_Activity:_
Find all lines below containing the string "orange" and return them.

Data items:
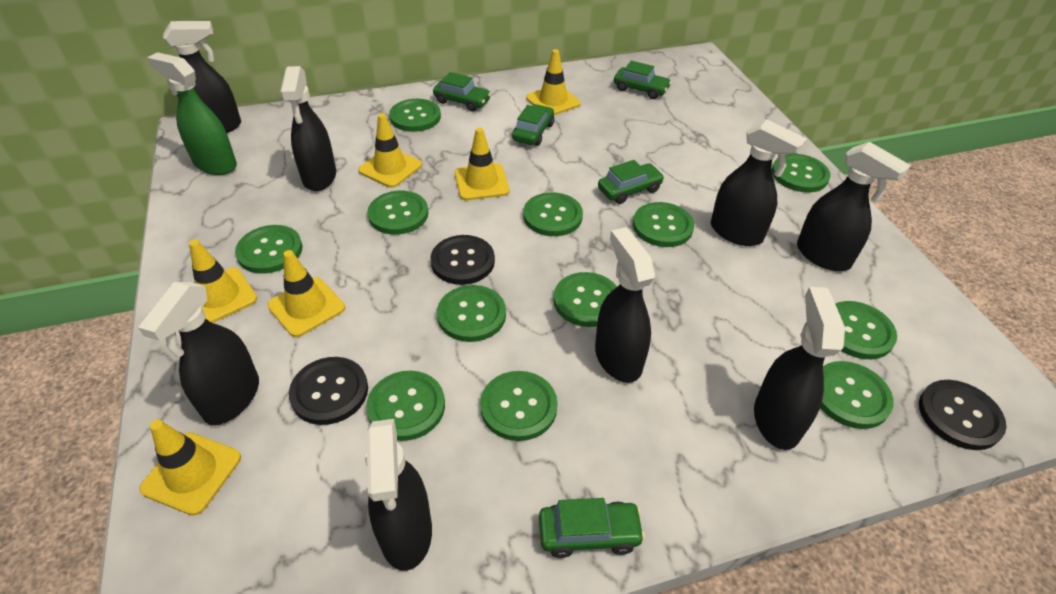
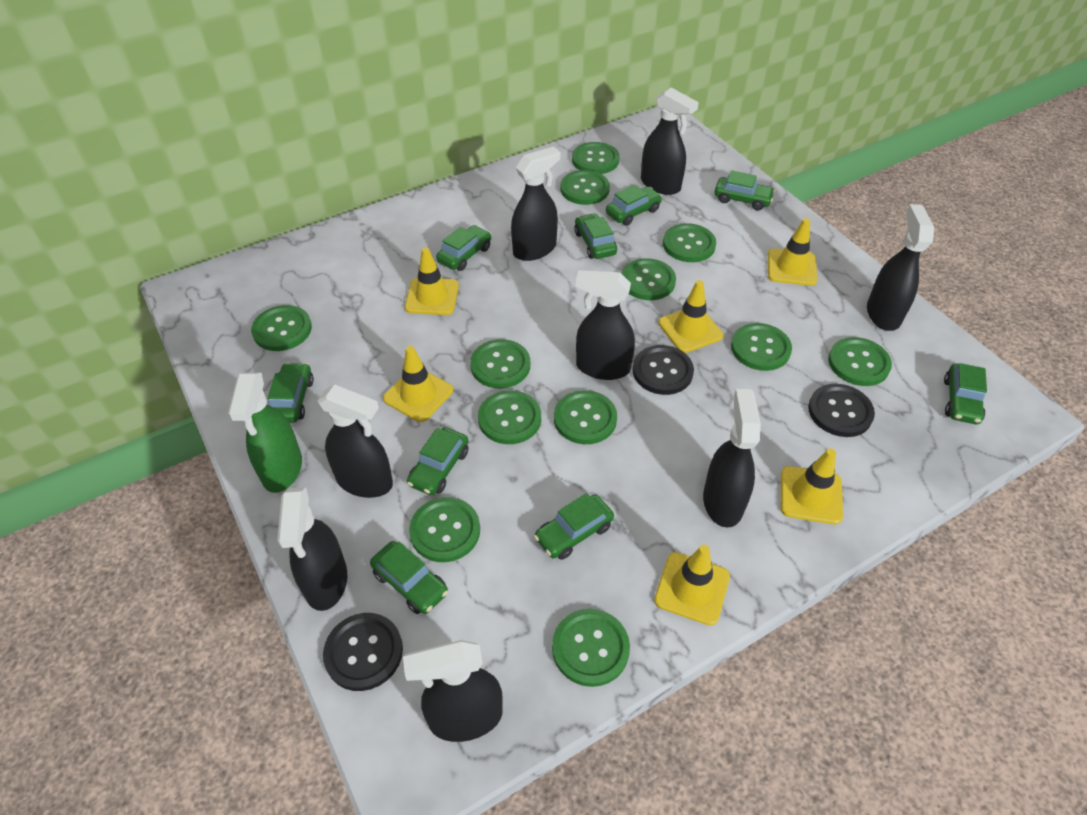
green car: 5 -> 9

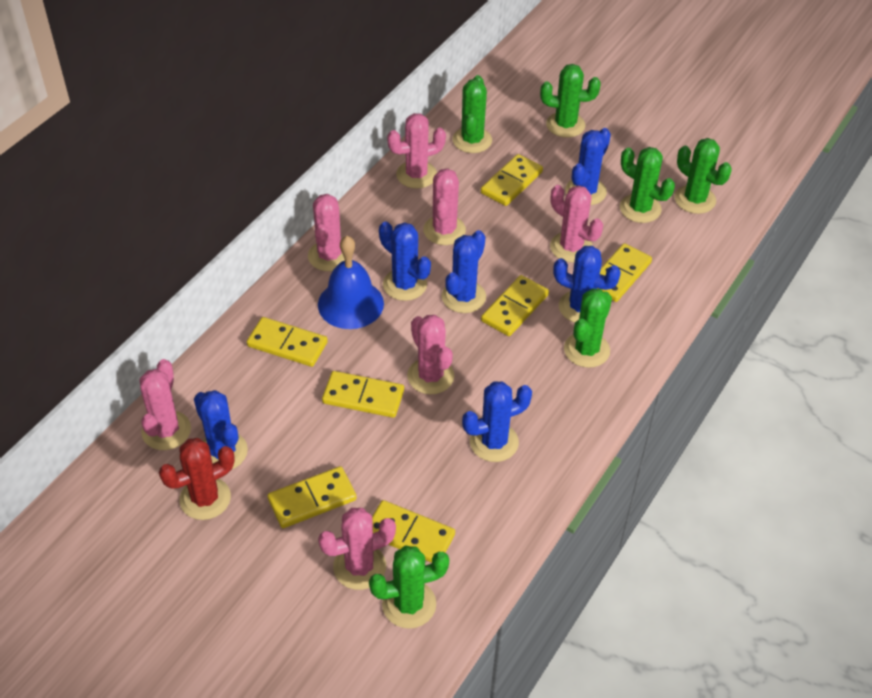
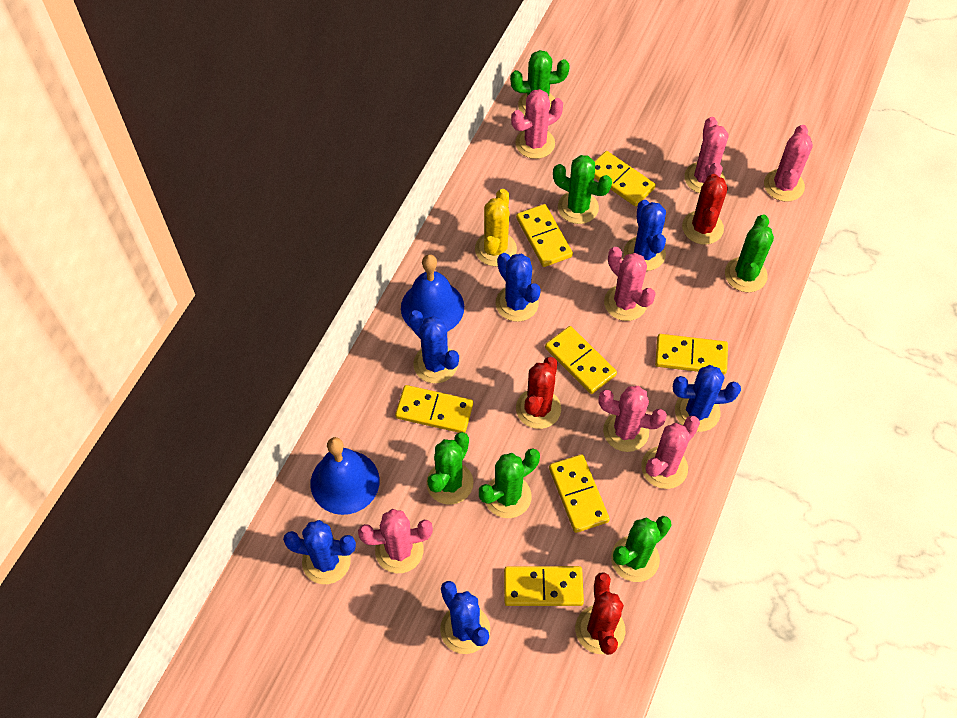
blue bell: 1 -> 2
red cactus: 1 -> 3
yellow cactus: 0 -> 1

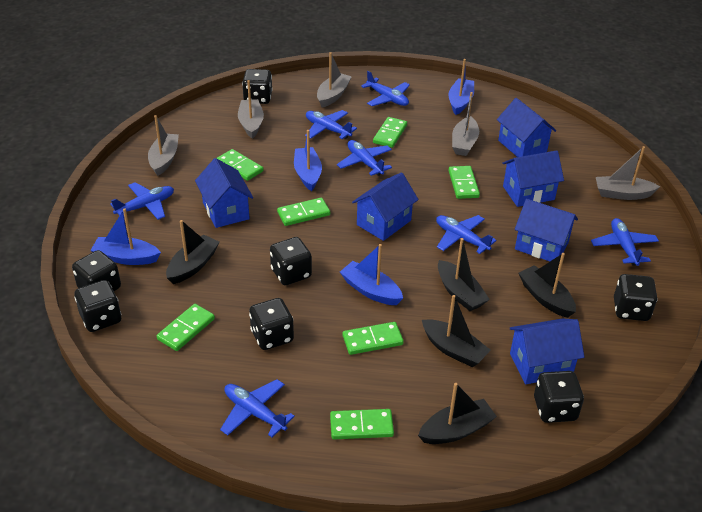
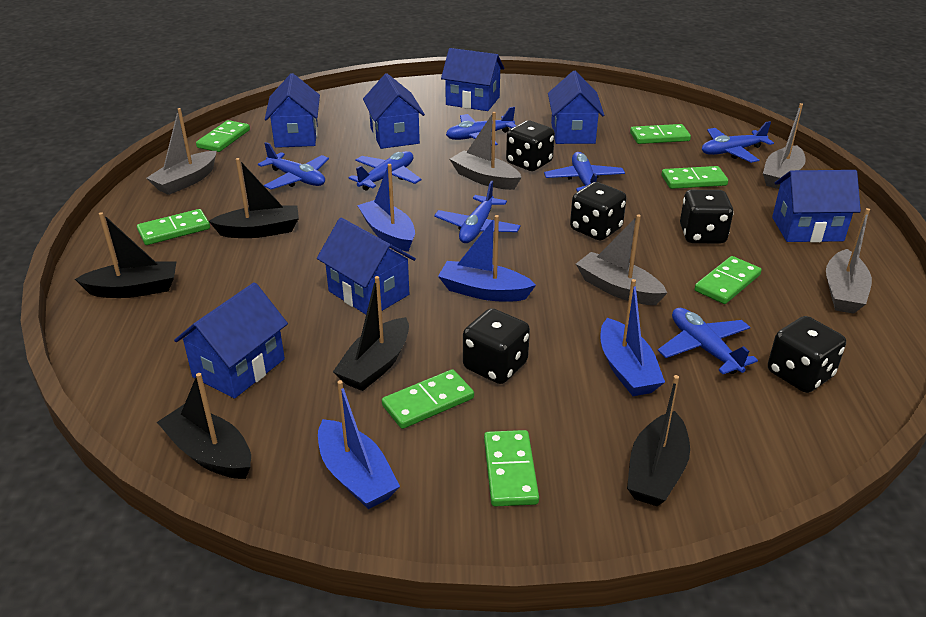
black dice: 7 -> 5
blue house: 6 -> 7

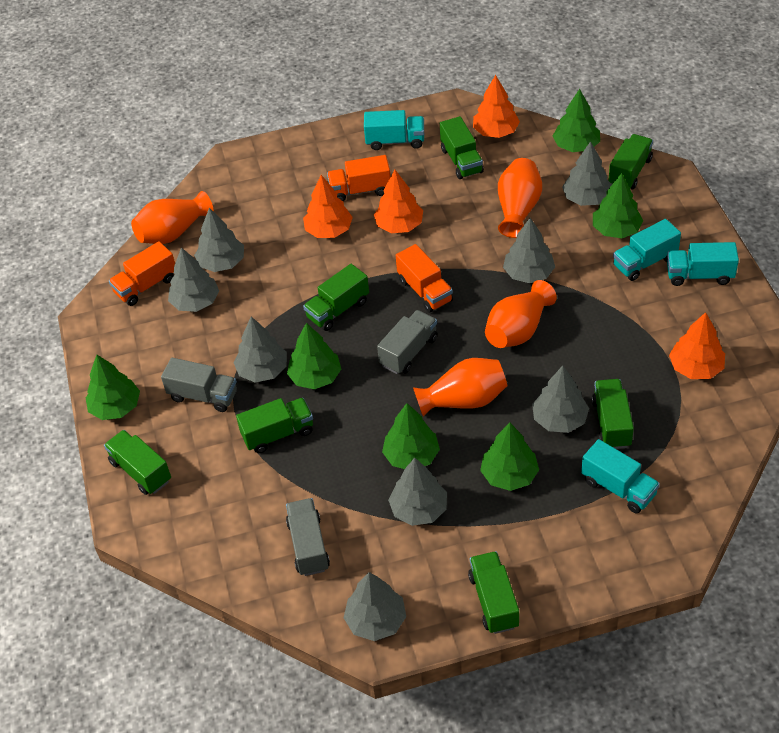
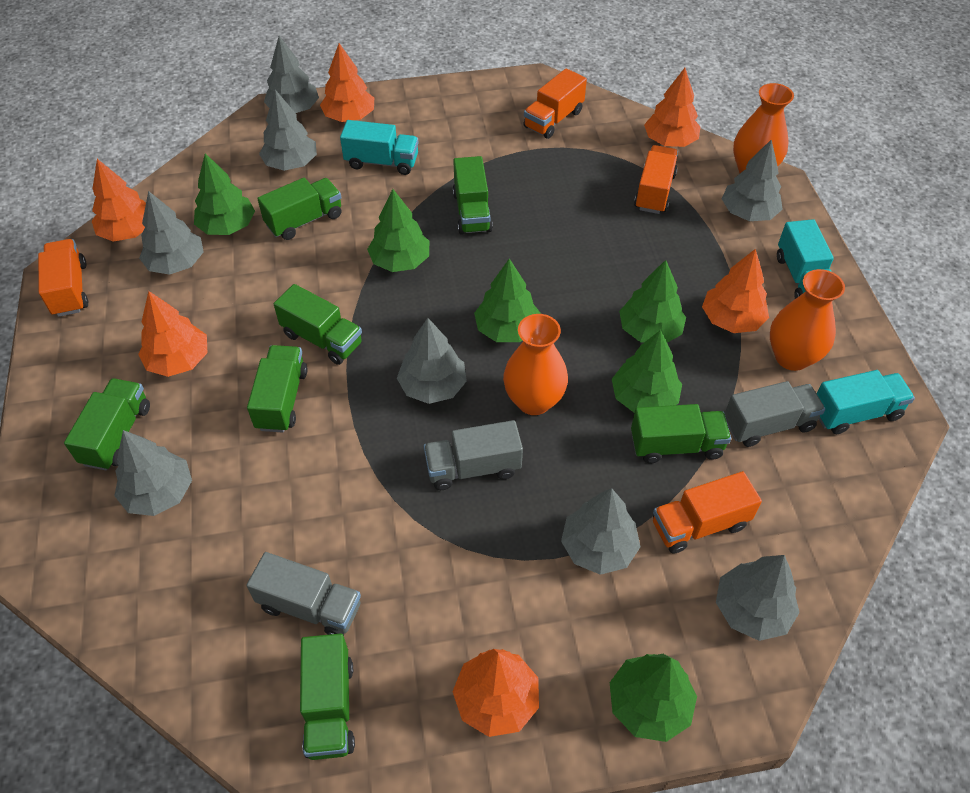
orange tree: 4 -> 6
orange truck: 3 -> 4
orange vase: 4 -> 3
turquoise truck: 4 -> 3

_Answer section:_
orange tree: 4 -> 6
orange truck: 3 -> 4
orange vase: 4 -> 3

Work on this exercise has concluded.